▶ Records shown:
·····
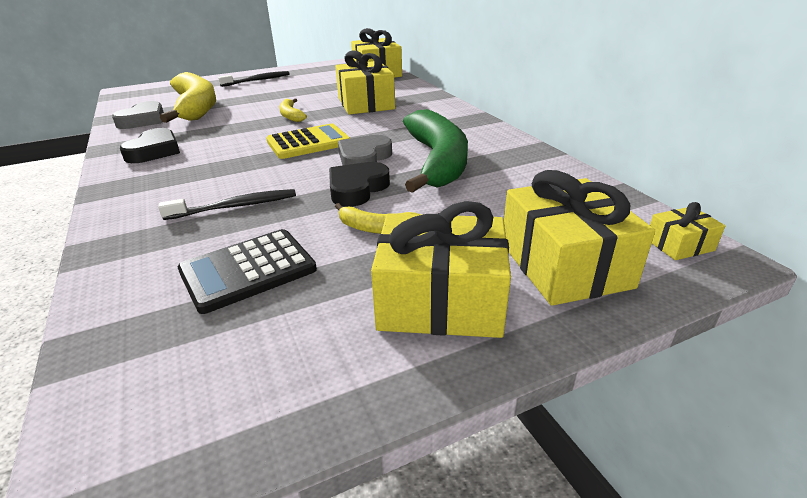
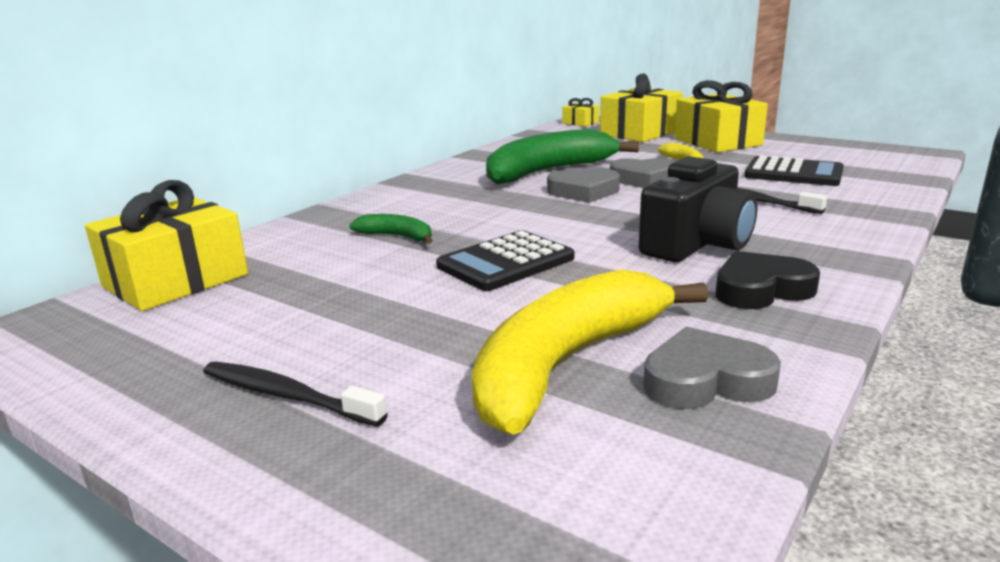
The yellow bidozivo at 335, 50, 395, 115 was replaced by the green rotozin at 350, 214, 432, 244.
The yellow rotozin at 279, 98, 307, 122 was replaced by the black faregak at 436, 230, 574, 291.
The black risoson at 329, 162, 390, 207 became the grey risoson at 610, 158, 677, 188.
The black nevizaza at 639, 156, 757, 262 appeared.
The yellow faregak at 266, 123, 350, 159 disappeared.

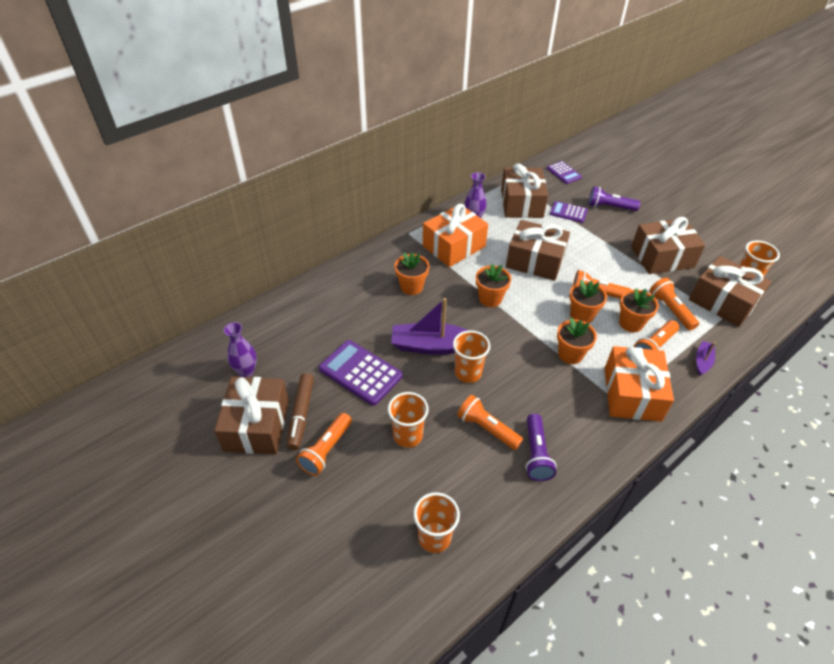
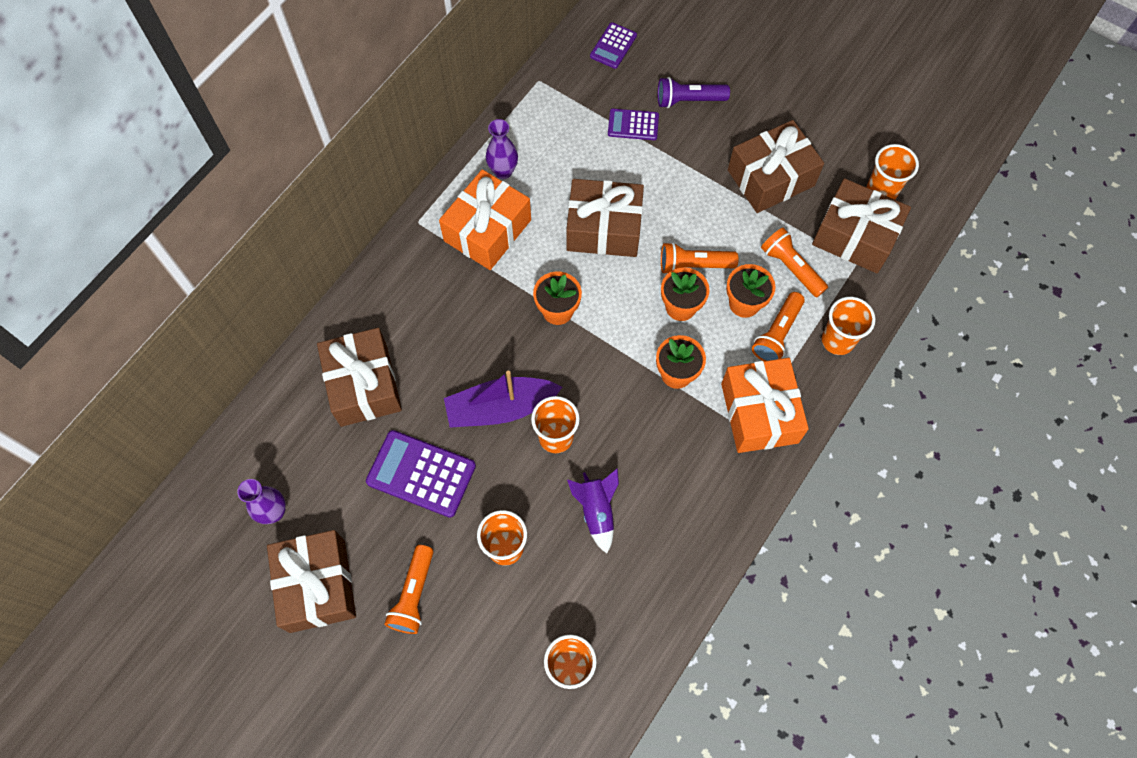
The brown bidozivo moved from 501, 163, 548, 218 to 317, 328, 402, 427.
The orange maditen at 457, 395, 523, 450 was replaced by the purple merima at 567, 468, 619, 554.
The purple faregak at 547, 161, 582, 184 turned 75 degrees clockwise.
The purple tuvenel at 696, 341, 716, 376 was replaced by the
·····
Please transcribe each entry exactly, but skip any picture it holds.

▶ Response area:
The yellow bidozivo at 335, 50, 395, 115 was replaced by the green rotozin at 350, 214, 432, 244.
The yellow rotozin at 279, 98, 307, 122 was replaced by the black faregak at 436, 230, 574, 291.
The black risoson at 329, 162, 390, 207 became the grey risoson at 610, 158, 677, 188.
The black nevizaza at 639, 156, 757, 262 appeared.
The yellow faregak at 266, 123, 350, 159 disappeared.

The brown bidozivo moved from 501, 163, 548, 218 to 317, 328, 402, 427.
The orange maditen at 457, 395, 523, 450 was replaced by the purple merima at 567, 468, 619, 554.
The purple faregak at 547, 161, 582, 184 turned 75 degrees clockwise.
The purple tuvenel at 696, 341, 716, 376 was replaced by the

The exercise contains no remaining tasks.